**やること:**
下のデータで、「clef」という文字列が入っている行の数を答えてください。数だけを書いてください。

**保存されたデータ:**

┏━━

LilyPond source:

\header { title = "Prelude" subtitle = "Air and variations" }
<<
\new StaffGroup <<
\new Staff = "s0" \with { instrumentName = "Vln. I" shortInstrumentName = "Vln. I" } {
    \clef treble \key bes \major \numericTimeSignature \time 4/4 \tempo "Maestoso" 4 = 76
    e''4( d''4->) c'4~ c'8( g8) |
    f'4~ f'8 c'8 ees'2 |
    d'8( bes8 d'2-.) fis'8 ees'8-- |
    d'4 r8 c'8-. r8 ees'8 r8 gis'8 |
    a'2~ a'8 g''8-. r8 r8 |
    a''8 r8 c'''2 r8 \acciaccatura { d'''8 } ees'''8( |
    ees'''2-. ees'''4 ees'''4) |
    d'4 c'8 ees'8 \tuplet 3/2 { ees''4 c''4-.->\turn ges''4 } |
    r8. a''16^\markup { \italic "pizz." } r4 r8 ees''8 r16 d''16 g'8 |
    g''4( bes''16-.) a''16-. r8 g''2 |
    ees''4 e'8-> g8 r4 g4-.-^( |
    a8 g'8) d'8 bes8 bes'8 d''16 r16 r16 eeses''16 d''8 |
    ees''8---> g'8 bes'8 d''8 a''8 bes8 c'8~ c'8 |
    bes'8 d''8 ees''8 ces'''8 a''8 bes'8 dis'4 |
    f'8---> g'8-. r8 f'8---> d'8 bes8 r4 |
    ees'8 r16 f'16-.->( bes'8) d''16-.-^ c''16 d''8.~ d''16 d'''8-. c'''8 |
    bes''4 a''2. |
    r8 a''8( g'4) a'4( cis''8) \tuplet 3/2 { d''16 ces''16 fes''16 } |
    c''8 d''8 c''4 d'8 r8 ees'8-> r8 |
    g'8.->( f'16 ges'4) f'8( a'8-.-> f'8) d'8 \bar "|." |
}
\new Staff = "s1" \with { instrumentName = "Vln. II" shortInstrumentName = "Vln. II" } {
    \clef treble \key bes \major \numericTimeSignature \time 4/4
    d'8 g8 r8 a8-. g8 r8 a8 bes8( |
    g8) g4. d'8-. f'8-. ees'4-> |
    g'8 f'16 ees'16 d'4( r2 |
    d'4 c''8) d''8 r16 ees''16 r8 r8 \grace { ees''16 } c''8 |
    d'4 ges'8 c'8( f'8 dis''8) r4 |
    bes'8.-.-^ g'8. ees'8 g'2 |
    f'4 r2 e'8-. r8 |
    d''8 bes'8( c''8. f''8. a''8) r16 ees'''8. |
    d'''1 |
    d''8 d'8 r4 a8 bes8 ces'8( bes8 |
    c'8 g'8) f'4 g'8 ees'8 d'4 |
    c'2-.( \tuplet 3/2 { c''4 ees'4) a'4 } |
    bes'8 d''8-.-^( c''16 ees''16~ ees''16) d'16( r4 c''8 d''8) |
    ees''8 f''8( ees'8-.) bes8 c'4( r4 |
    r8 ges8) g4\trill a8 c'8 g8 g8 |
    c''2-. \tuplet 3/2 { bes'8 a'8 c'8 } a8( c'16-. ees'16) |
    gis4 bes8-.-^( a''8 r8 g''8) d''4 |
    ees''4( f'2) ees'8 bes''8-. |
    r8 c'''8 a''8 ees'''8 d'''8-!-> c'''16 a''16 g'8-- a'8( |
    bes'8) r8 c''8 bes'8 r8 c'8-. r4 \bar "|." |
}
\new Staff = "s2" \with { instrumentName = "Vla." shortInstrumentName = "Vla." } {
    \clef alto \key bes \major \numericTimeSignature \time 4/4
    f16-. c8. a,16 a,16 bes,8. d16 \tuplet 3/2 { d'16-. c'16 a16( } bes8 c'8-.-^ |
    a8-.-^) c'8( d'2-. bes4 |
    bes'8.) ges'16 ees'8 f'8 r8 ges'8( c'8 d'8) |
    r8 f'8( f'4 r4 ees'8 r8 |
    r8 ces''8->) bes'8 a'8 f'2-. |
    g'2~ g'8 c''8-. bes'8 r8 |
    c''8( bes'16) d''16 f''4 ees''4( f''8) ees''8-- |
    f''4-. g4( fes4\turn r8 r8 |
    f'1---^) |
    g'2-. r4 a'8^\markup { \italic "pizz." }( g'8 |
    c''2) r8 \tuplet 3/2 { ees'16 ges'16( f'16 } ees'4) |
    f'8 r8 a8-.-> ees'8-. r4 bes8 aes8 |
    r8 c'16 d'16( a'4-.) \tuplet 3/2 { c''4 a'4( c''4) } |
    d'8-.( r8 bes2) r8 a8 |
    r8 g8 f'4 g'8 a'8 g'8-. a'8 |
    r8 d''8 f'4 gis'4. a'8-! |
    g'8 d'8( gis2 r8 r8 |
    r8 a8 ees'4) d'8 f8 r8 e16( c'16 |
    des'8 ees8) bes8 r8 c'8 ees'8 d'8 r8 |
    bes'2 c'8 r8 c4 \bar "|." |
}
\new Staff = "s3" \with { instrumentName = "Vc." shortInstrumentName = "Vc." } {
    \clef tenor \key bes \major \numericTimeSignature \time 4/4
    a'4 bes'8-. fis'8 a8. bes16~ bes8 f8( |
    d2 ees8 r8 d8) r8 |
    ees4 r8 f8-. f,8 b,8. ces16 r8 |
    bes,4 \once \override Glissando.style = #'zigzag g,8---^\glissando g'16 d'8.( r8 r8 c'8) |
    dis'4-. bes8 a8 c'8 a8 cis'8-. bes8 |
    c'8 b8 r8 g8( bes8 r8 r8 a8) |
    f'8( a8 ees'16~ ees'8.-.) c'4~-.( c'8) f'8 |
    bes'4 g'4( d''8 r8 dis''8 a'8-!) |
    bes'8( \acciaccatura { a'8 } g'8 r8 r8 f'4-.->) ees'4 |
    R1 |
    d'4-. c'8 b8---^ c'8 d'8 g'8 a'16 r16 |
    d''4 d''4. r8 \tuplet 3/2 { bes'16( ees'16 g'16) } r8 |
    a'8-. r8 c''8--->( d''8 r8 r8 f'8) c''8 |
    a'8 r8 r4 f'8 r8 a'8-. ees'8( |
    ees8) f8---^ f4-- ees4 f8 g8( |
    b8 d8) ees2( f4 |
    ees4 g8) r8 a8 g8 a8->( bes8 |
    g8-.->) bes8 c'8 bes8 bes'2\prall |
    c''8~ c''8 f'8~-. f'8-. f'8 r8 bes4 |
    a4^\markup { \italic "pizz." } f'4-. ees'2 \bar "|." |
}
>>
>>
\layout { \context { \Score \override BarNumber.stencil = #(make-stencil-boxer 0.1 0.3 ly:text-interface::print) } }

┗━━

**正しい答え:**
4